**WHAT IS REQUIRED**
Please tally the lines of the listing that follows where the word "pink" appears, and reply with the number only.
++++++++++
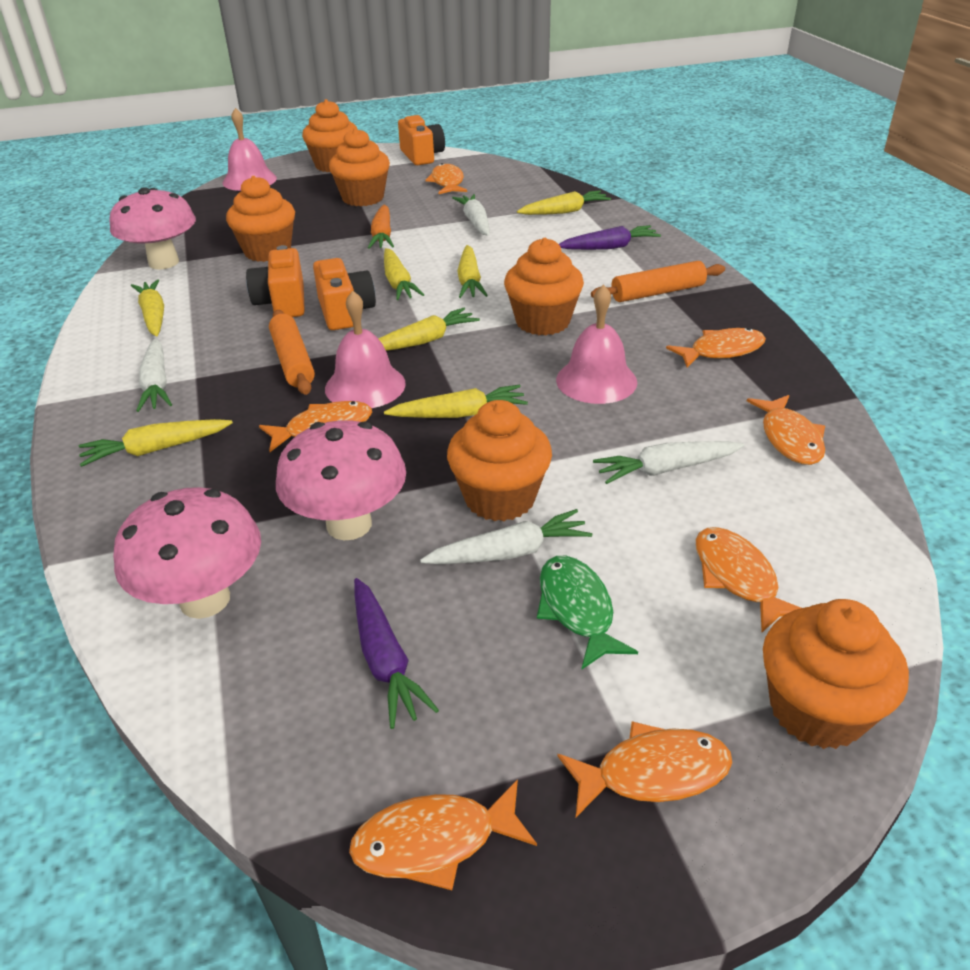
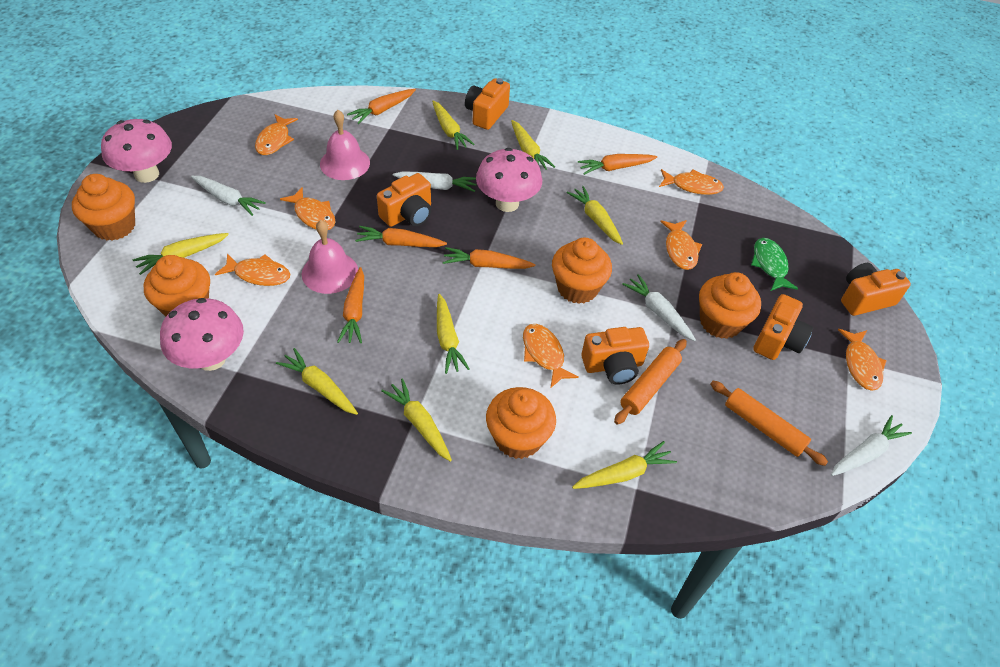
orange camera: 3 -> 5
orange carrot: 1 -> 5
orange cupcake: 6 -> 5
pink bell: 3 -> 2
purple carrot: 2 -> 0
yellow carrot: 7 -> 8

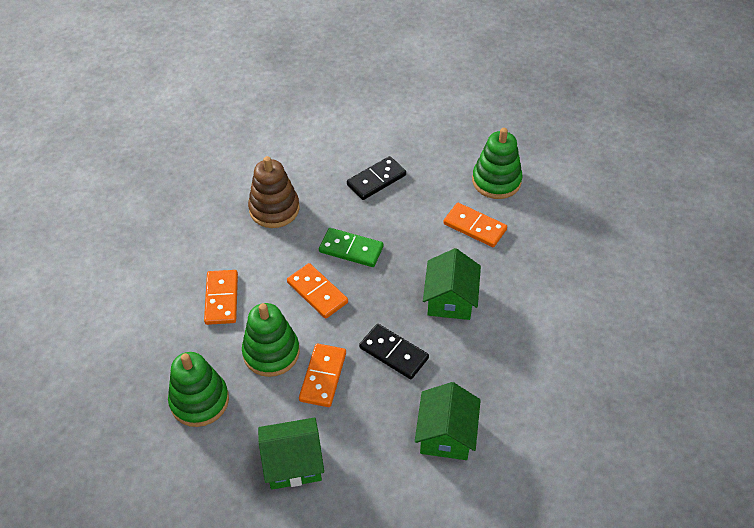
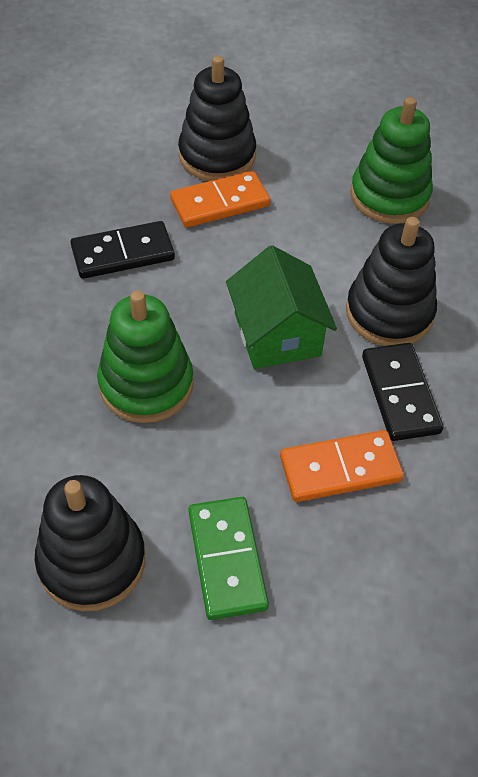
black stacking toy: 0 -> 3
brown stacking toy: 1 -> 0
green house: 3 -> 1
green stacking toy: 3 -> 2
orange domino: 4 -> 2

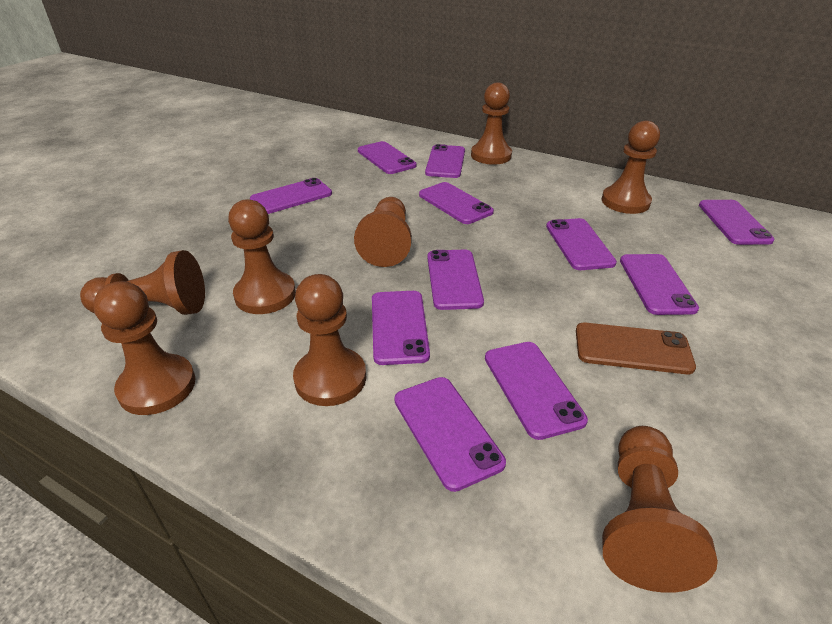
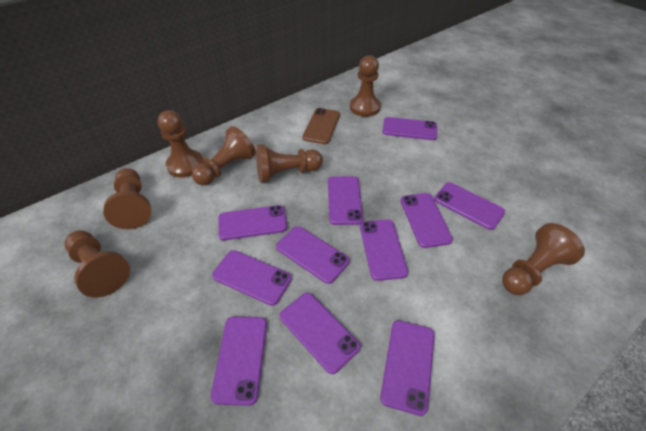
brown pawn: 8 -> 7

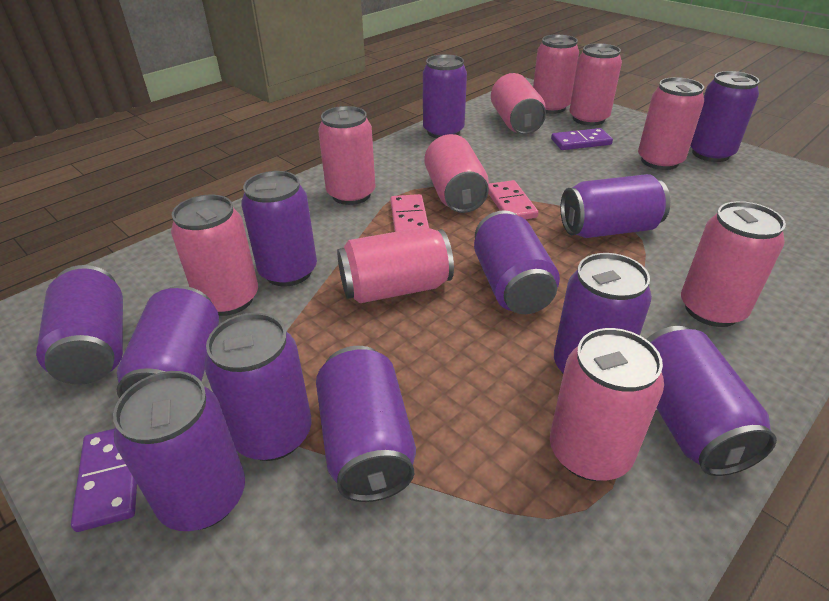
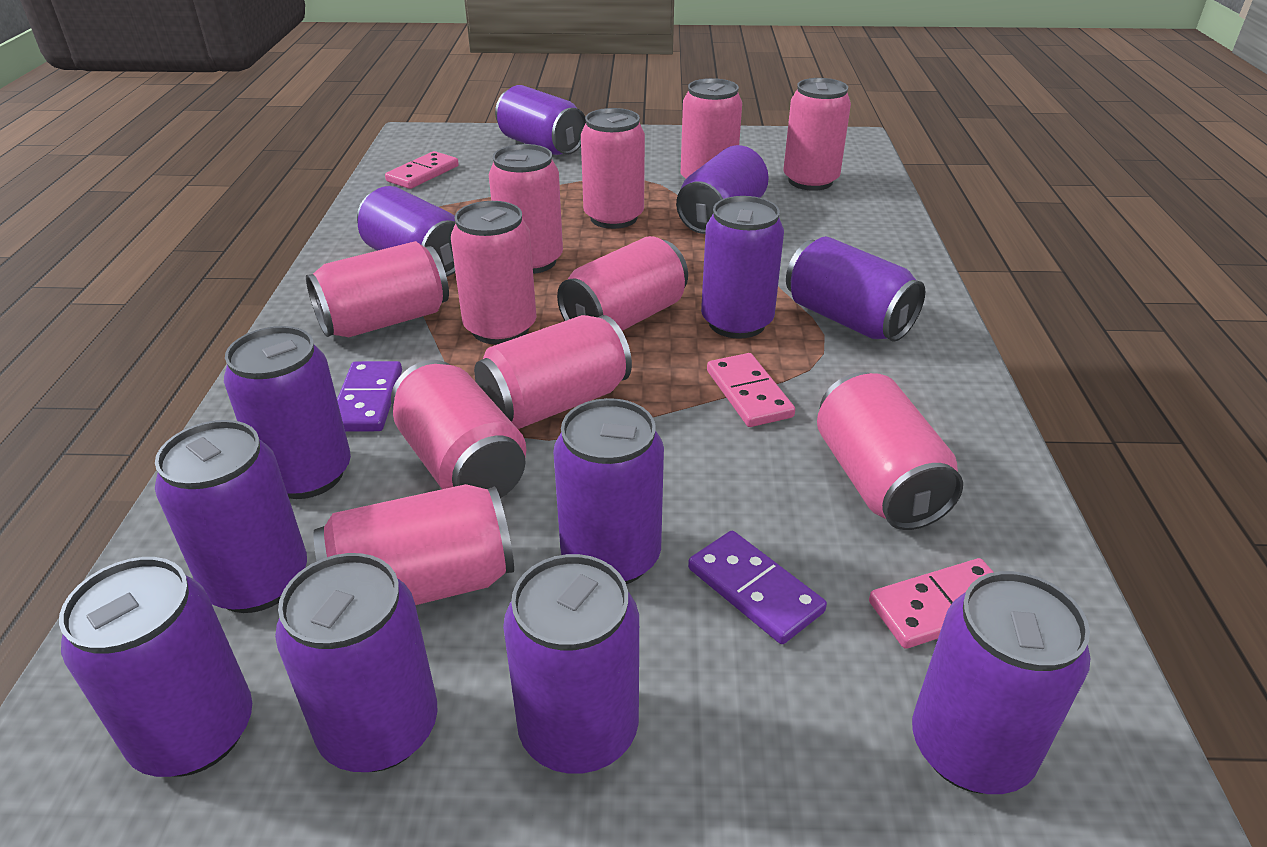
pink can: 10 -> 11
pink domino: 2 -> 3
++++++++++
**RESPONSE TO THE TASK**
3